* Supplied material *

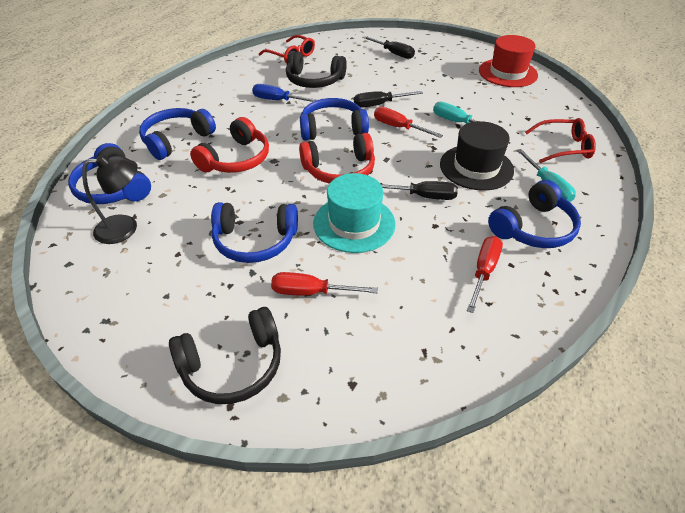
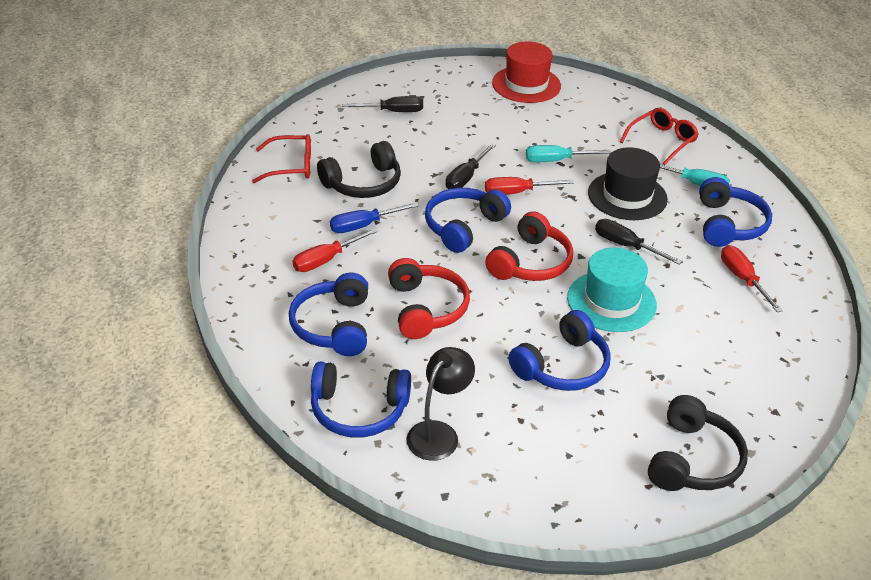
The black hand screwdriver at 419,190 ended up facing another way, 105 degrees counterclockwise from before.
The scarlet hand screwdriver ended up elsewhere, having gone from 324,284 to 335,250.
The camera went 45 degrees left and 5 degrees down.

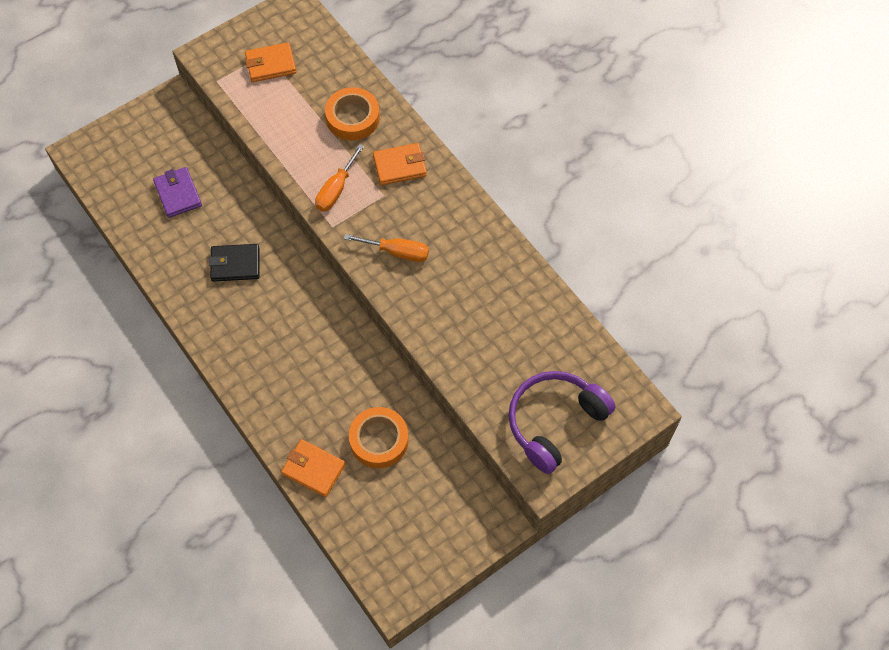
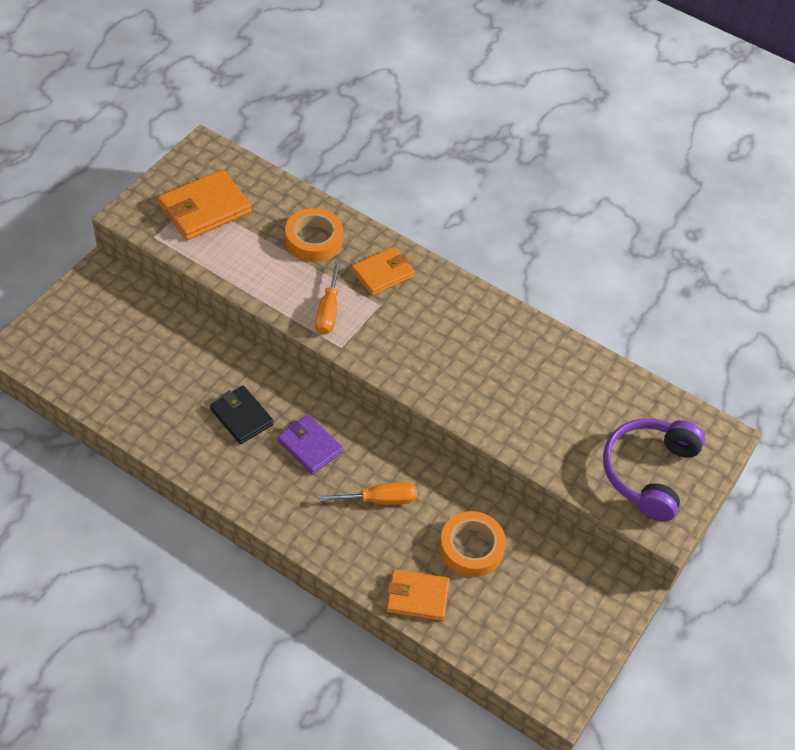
The size of the bright orange card wallet at 270,62 changed by a factor of 1.52.
The violet card wallet ended up elsewhere, having gone from 177,192 to 310,445.
The bright orange hand screwdriver ended up elsewhere, having gone from 386,248 to 368,493.
The black card wallet at 234,263 ended up facing another way, 75 degrees clockwise from before.
The camera went 25 degrees left and 10 degrees down.

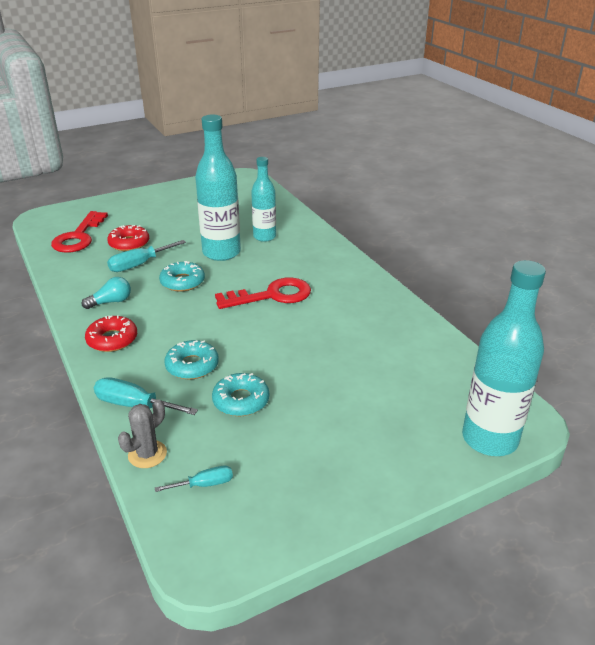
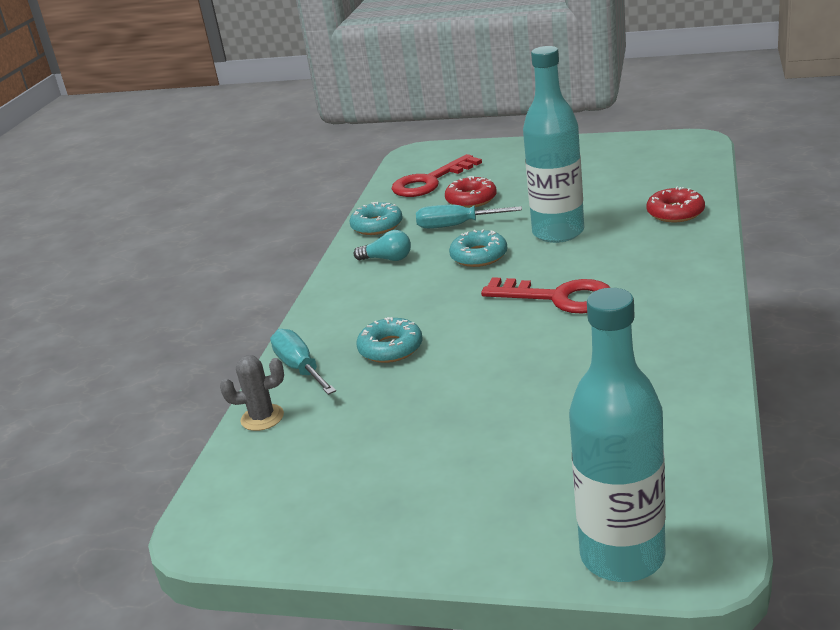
The second view lost the turquoise drink bottle at 263,199.
The scarlet doughnut ended up elsewhere, having gone from 111,333 to 675,204.
The turquoise doughnut ended up elsewhere, having gone from 240,394 to 376,218.
The second view lost the turquoise hand screwdriver at 194,479.
The camera went 45 degrees right and 5 degrees down.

* What you are asked to do *
Your response should hold only an exact copy of the lines above, from the one containing "The second view lost the turquoise hand" through the end of the entries.

* Task response *
The second view lost the turquoise hand screwdriver at 194,479.
The camera went 45 degrees right and 5 degrees down.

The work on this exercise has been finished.